§ **WORK TO COMPLETE**:
With images removed, transcribe each record exactly as it appears.

§ **DATASET RECORDS**:
═══
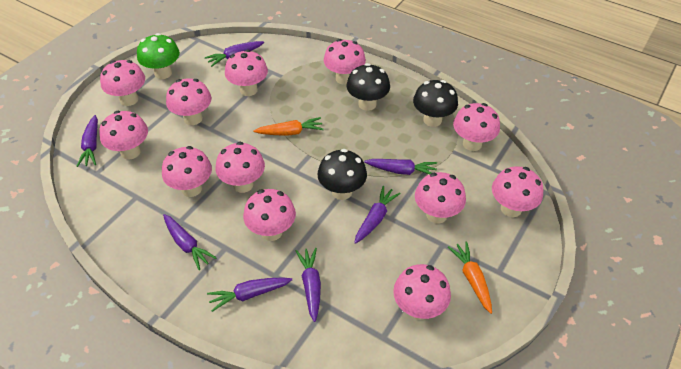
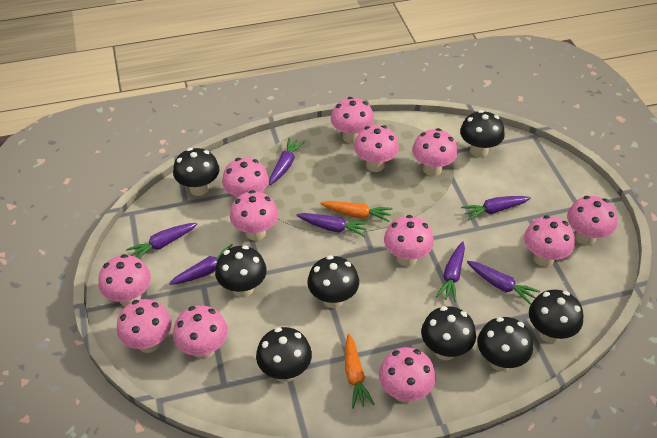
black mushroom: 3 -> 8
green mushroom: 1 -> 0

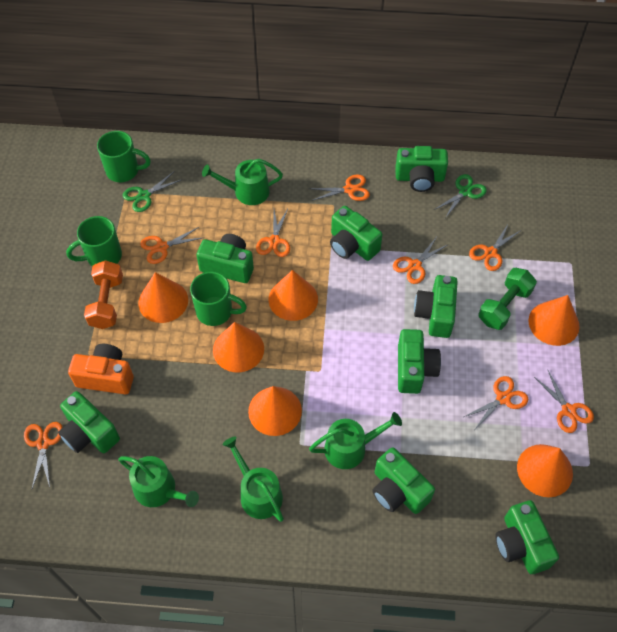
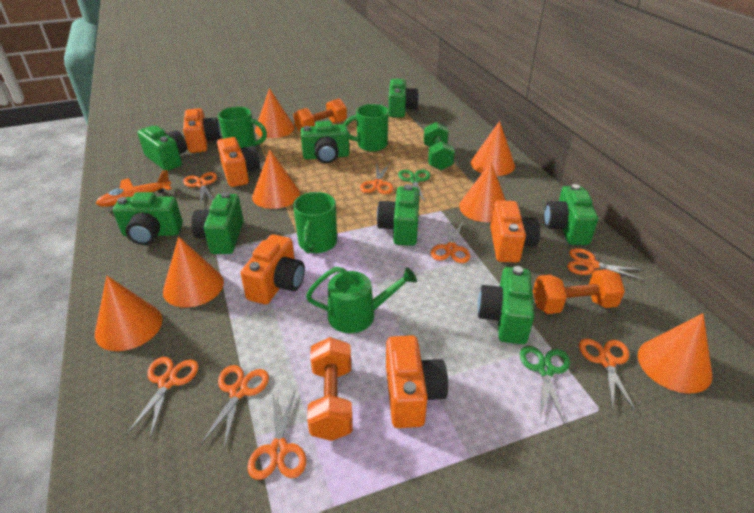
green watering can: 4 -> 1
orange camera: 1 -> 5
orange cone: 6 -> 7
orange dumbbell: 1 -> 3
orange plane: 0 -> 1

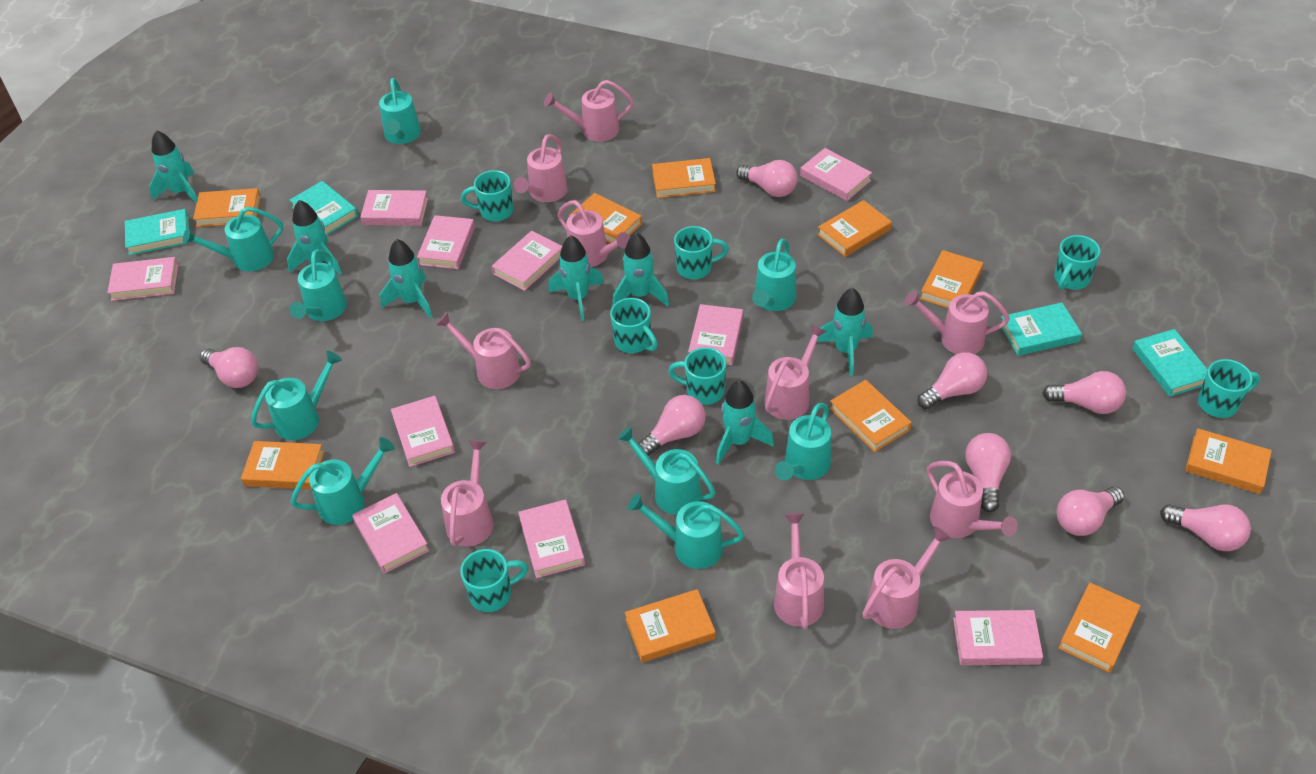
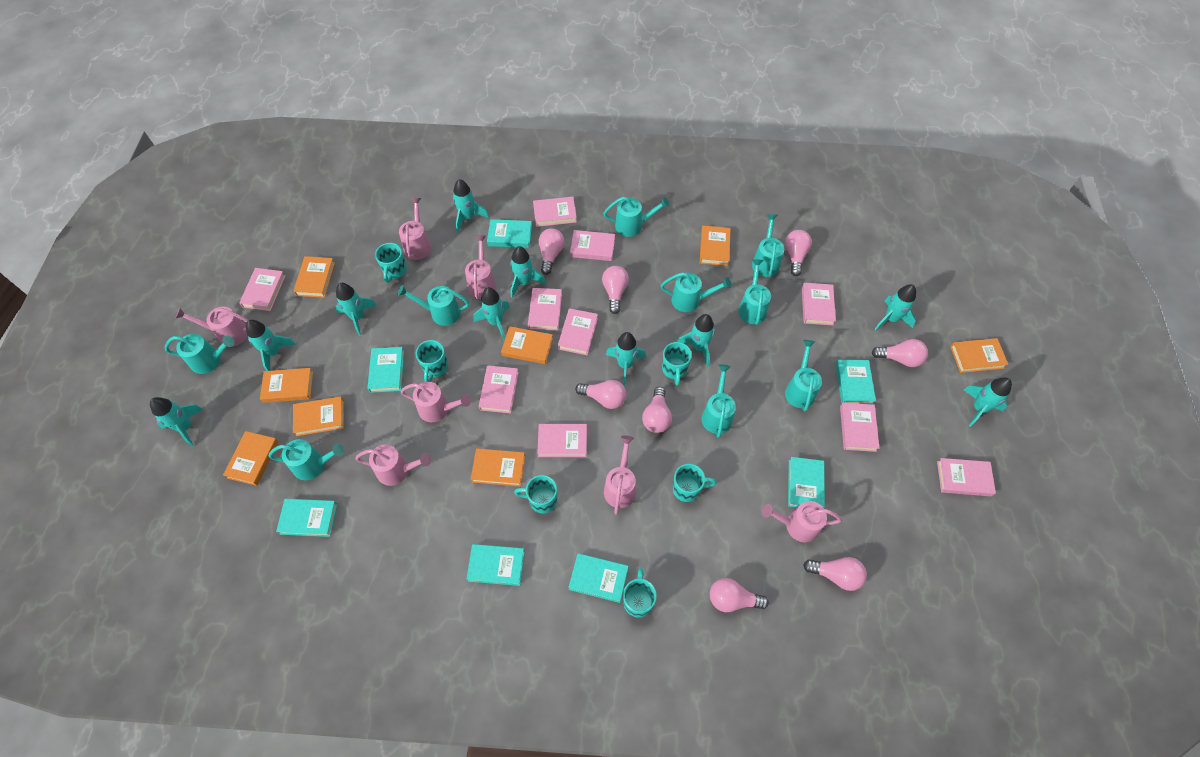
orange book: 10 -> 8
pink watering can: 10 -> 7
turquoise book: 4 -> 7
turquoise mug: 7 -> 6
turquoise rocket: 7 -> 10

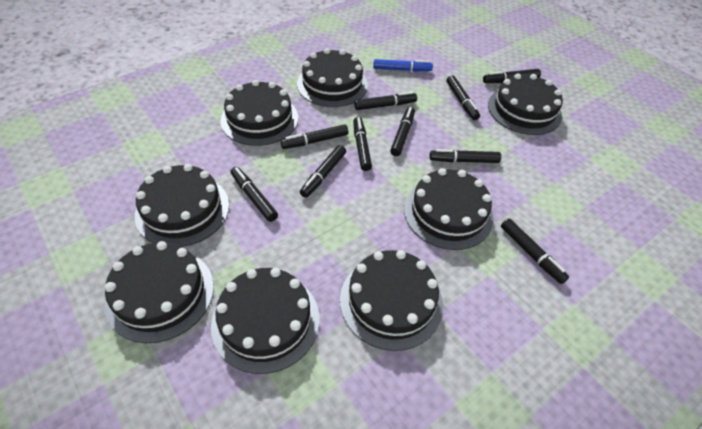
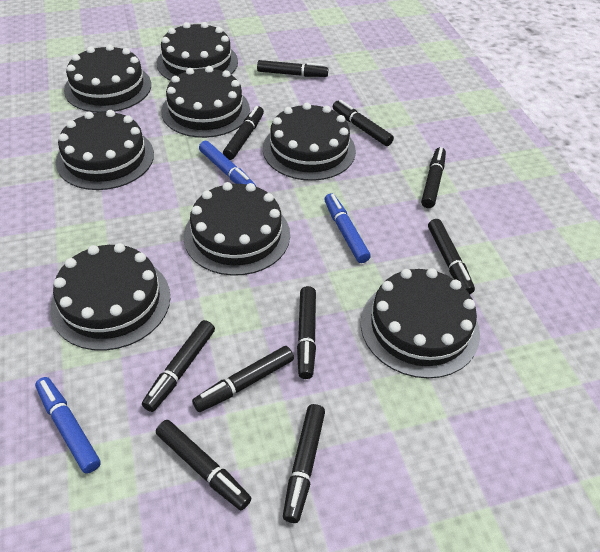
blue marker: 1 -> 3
═══
§ **EXERCISE RESPONSE**:
black mushroom: 3 -> 8
green mushroom: 1 -> 0

green watering can: 4 -> 1
orange camera: 1 -> 5
orange cone: 6 -> 7
orange dumbbell: 1 -> 3
orange plane: 0 -> 1

orange book: 10 -> 8
pink watering can: 10 -> 7
turquoise book: 4 -> 7
turquoise mug: 7 -> 6
turquoise rocket: 7 -> 10

blue marker: 1 -> 3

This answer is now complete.